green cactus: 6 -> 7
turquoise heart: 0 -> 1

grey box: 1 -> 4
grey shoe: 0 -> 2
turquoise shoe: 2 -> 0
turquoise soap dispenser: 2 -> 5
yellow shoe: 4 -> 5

++++++

TASK:
The lines to output run from the one containing "grey shoe: 0 -> 2" to the last line of the entries; give them back exactly.

ANSWER BOX:
grey shoe: 0 -> 2
turquoise shoe: 2 -> 0
turquoise soap dispenser: 2 -> 5
yellow shoe: 4 -> 5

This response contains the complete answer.